**YOUR TASK**
The records beneath should be printed exactly, and the pictures are to be left out.

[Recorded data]

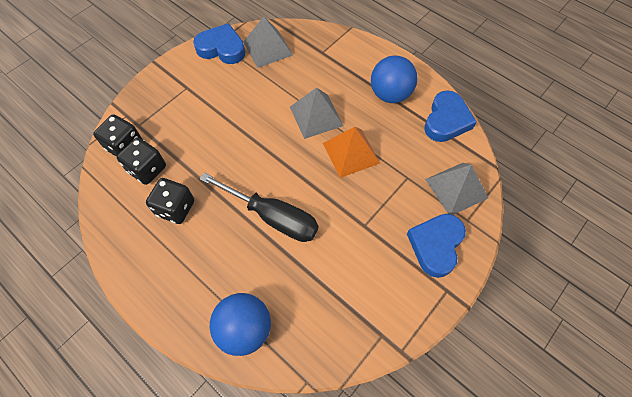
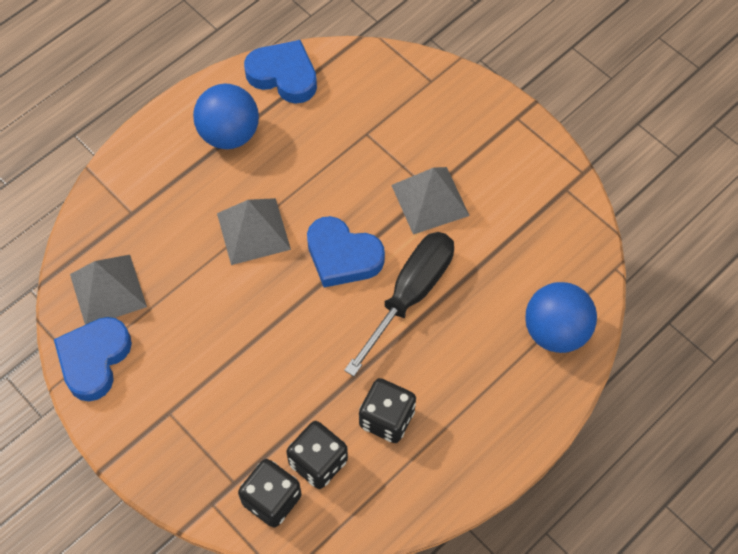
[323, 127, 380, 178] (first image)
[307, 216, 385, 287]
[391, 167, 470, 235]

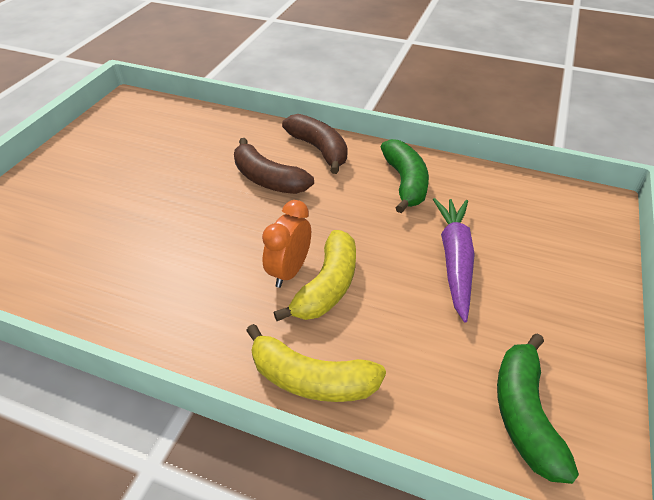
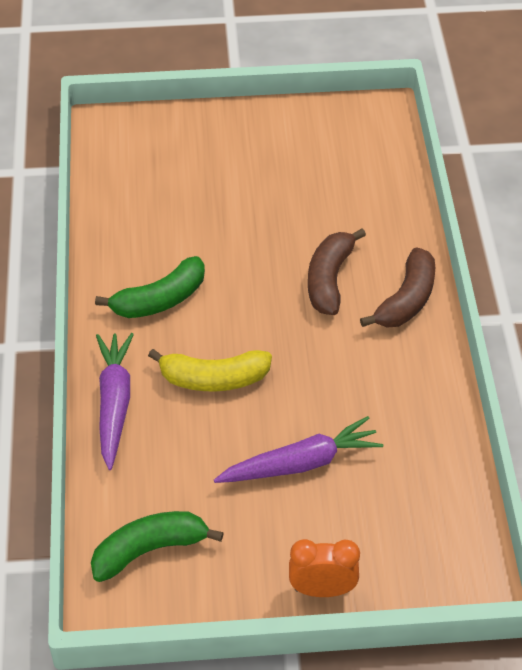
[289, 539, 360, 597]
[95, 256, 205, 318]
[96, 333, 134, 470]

**EXERCISE RESULT**
[323, 127, 380, 178] (first image)
[307, 216, 385, 287]
[391, 167, 470, 235]

[289, 539, 360, 597]
[95, 256, 205, 318]
[96, 333, 134, 470]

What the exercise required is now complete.